» **TASK GOAL**: All of the entries below need repeating exactly, apart from their images.

» **EXERCISE MATERIAL**:
*** Block opens ***

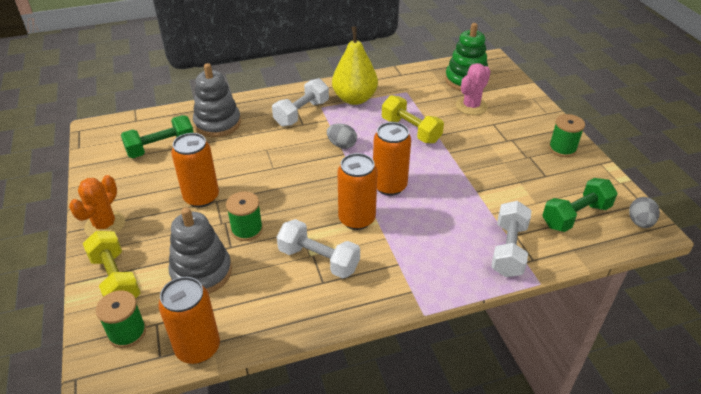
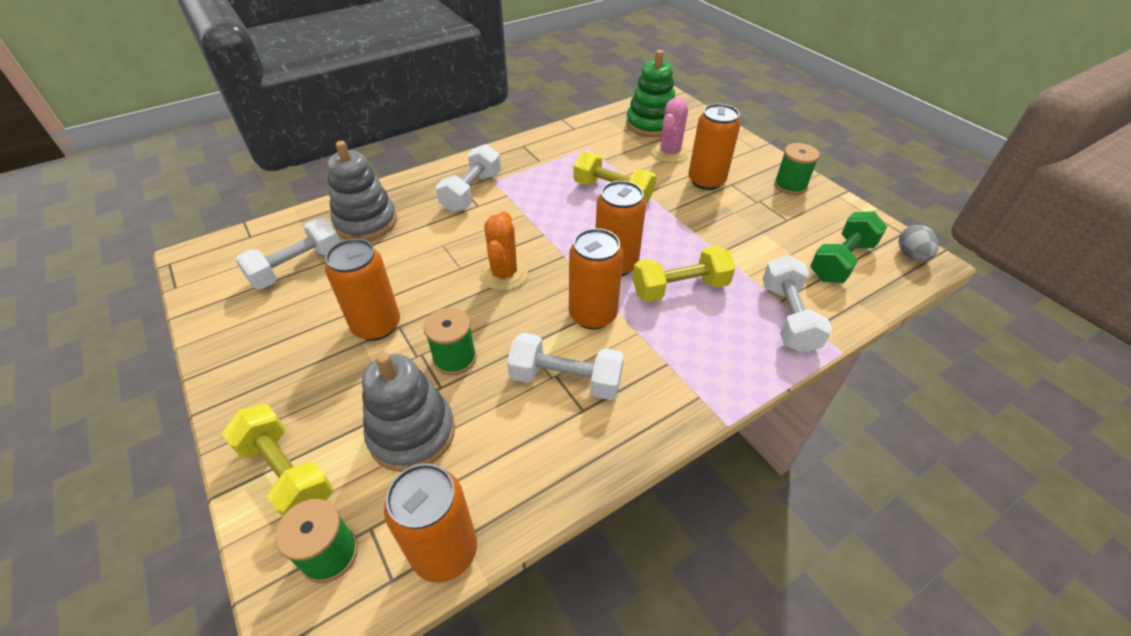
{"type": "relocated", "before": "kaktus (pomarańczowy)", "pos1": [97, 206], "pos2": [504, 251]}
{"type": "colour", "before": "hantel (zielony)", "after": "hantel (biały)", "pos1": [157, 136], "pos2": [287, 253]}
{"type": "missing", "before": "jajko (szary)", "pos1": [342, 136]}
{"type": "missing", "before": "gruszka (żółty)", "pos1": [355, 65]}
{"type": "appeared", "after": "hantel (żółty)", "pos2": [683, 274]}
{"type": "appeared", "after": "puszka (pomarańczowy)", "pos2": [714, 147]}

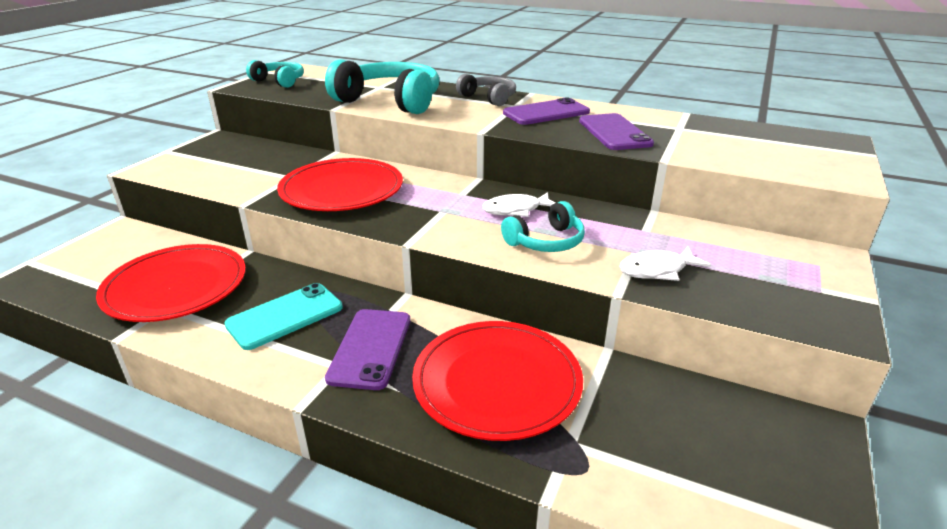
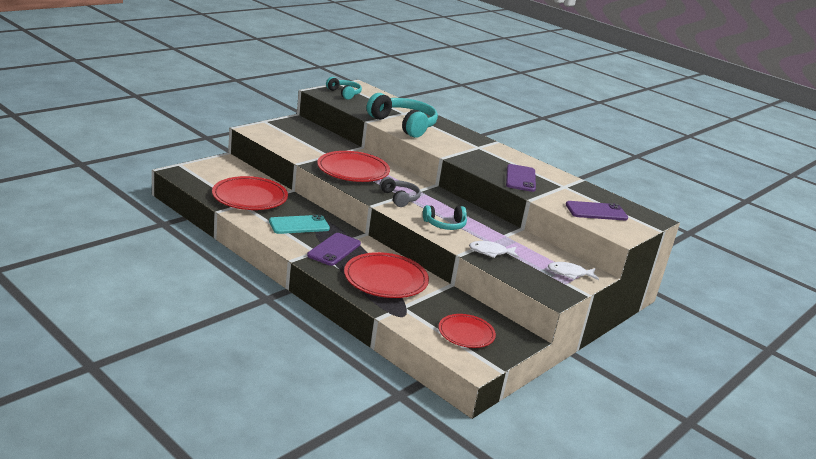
{"type": "relocated", "before": "słuchawki (szary)", "pos1": [486, 90], "pos2": [400, 192]}
{"type": "relocated", "before": "ryba (biały)", "pos1": [519, 204], "pos2": [573, 271]}
{"type": "relocated", "before": "telefon (fioletowy)", "pos1": [546, 111], "pos2": [597, 210]}
{"type": "appeared", "after": "talerz (czerwony)", "pos2": [467, 331]}

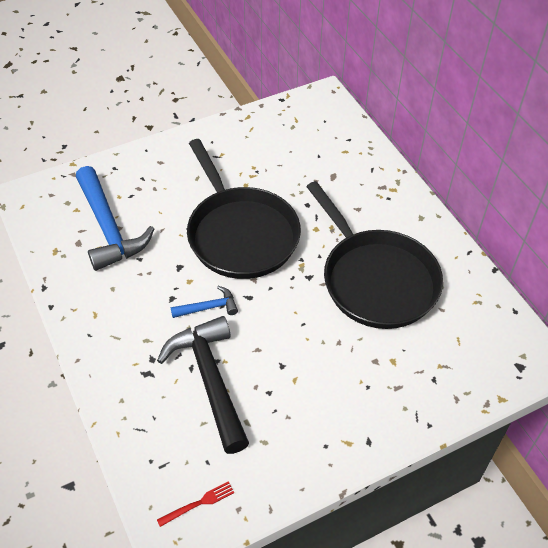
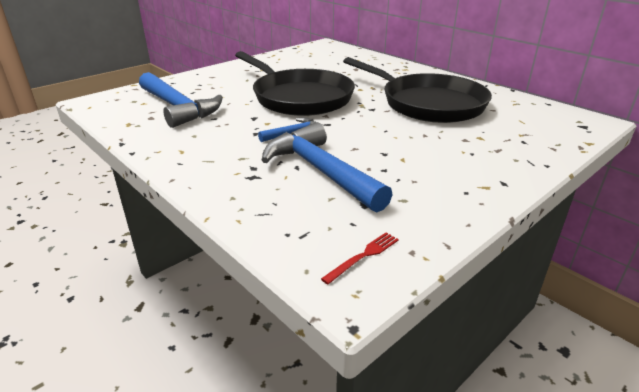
{"type": "colour", "before": "młotek (czarny)", "after": "młotek (niebieski)", "pos1": [203, 385], "pos2": [327, 167]}

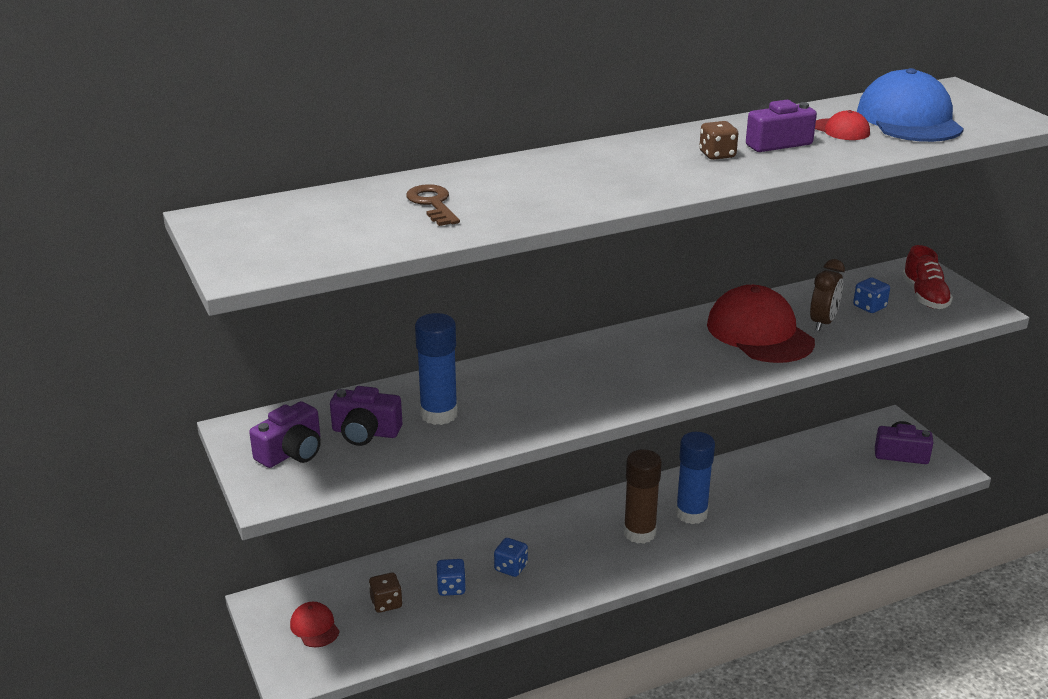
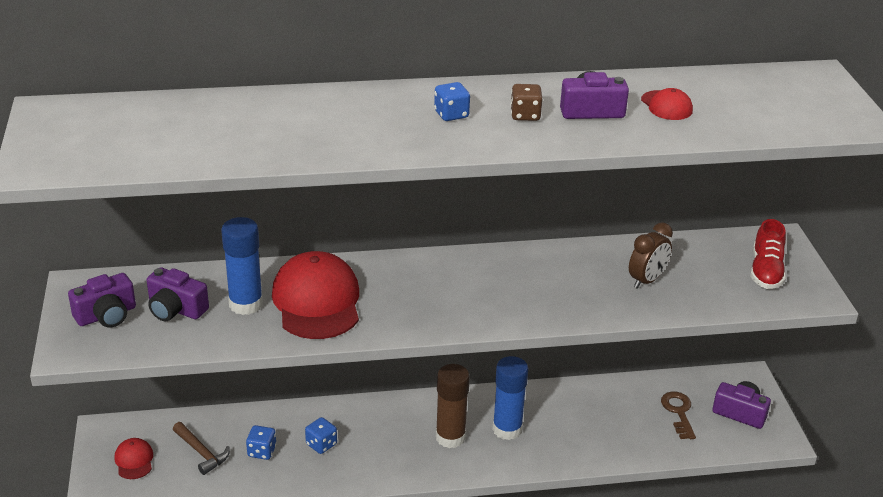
{"type": "exchanged", "before": "kostka do gry (brązowy)", "after": "młotek (brązowy)", "pos1": [385, 593], "pos2": [201, 448]}
{"type": "relocated", "before": "klucz (brązowy)", "pos1": [433, 205], "pos2": [678, 415]}
{"type": "relocated", "before": "czapka (czerwony)", "pos1": [761, 324], "pos2": [315, 295]}
{"type": "relocated", "before": "kostka do gry (niebieski)", "pos1": [871, 295], "pos2": [452, 101]}
{"type": "missing", "before": "czapka (niebieski)", "pos1": [910, 105]}

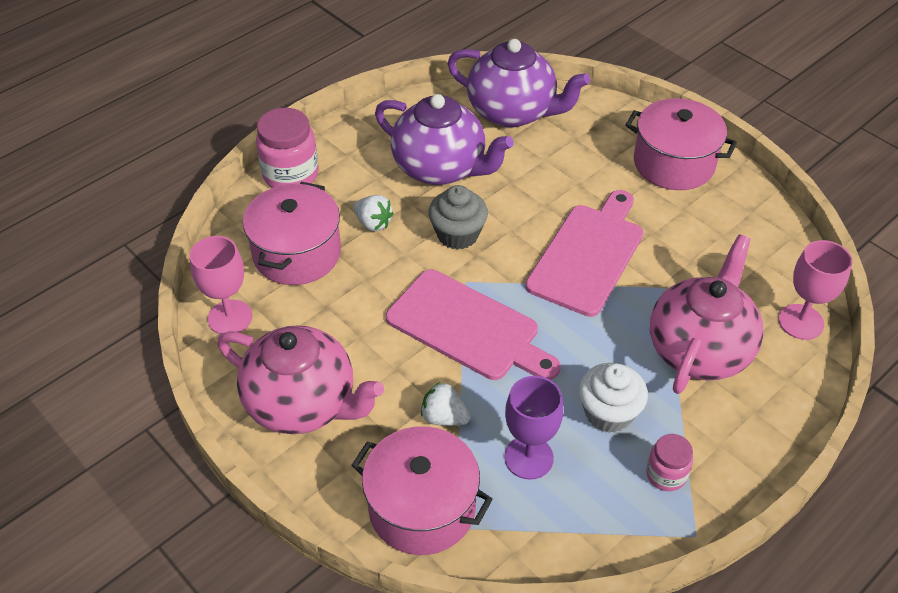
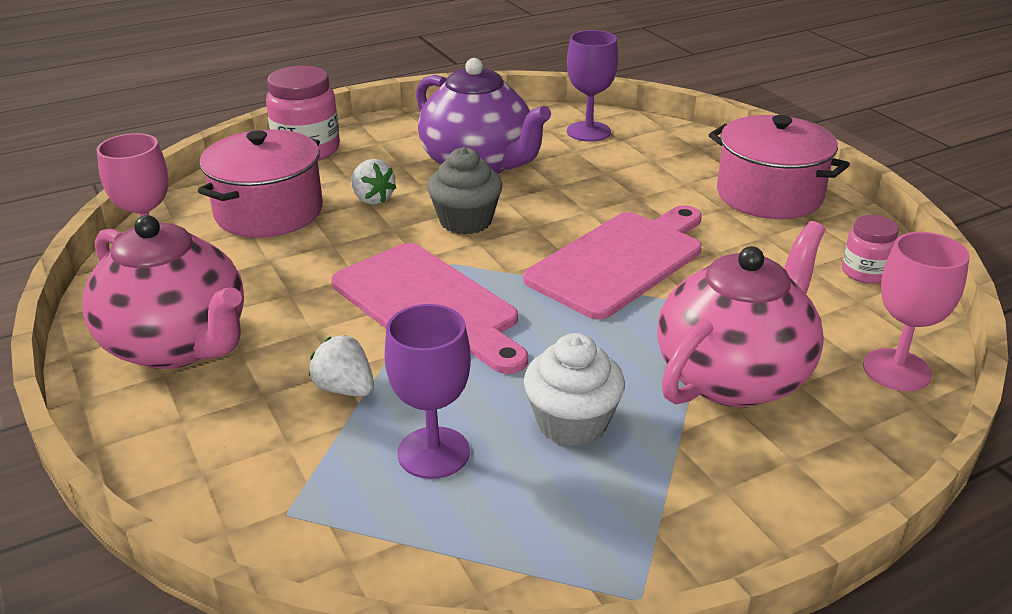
{"type": "missing", "before": "garnek (różowy)", "pos1": [422, 490]}
{"type": "exchanged", "before": "imbryk (fioletowy)", "after": "kielich (fioletowy)", "pos1": [518, 83], "pos2": [592, 86]}
{"type": "relocated", "before": "słoik (różowy)", "pos1": [669, 462], "pos2": [870, 249]}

*** Block closes ***

» **EXERCISE ANSWER**:
{"type": "relocated", "before": "kaktus (pomarańczowy)", "pos1": [97, 206], "pos2": [504, 251]}
{"type": "colour", "before": "hantel (zielony)", "after": "hantel (biały)", "pos1": [157, 136], "pos2": [287, 253]}
{"type": "missing", "before": "jajko (szary)", "pos1": [342, 136]}
{"type": "missing", "before": "gruszka (żółty)", "pos1": [355, 65]}
{"type": "appeared", "after": "hantel (żółty)", "pos2": [683, 274]}
{"type": "appeared", "after": "puszka (pomarańczowy)", "pos2": [714, 147]}

{"type": "relocated", "before": "słuchawki (szary)", "pos1": [486, 90], "pos2": [400, 192]}
{"type": "relocated", "before": "ryba (biały)", "pos1": [519, 204], "pos2": [573, 271]}
{"type": "relocated", "before": "telefon (fioletowy)", "pos1": [546, 111], "pos2": [597, 210]}
{"type": "appeared", "after": "talerz (czerwony)", "pos2": [467, 331]}

{"type": "colour", "before": "młotek (czarny)", "after": "młotek (niebieski)", "pos1": [203, 385], "pos2": [327, 167]}

{"type": "exchanged", "before": "kostka do gry (brązowy)", "after": "młotek (brązowy)", "pos1": [385, 593], "pos2": [201, 448]}
{"type": "relocated", "before": "klucz (brązowy)", "pos1": [433, 205], "pos2": [678, 415]}
{"type": "relocated", "before": "czapka (czerwony)", "pos1": [761, 324], "pos2": [315, 295]}
{"type": "relocated", "before": "kostka do gry (niebieski)", "pos1": [871, 295], "pos2": [452, 101]}
{"type": "missing", "before": "czapka (niebieski)", "pos1": [910, 105]}

{"type": "missing", "before": "garnek (różowy)", "pos1": [422, 490]}
{"type": "exchanged", "before": "imbryk (fioletowy)", "after": "kielich (fioletowy)", "pos1": [518, 83], "pos2": [592, 86]}
{"type": "relocated", "before": "słoik (różowy)", "pos1": [669, 462], "pos2": [870, 249]}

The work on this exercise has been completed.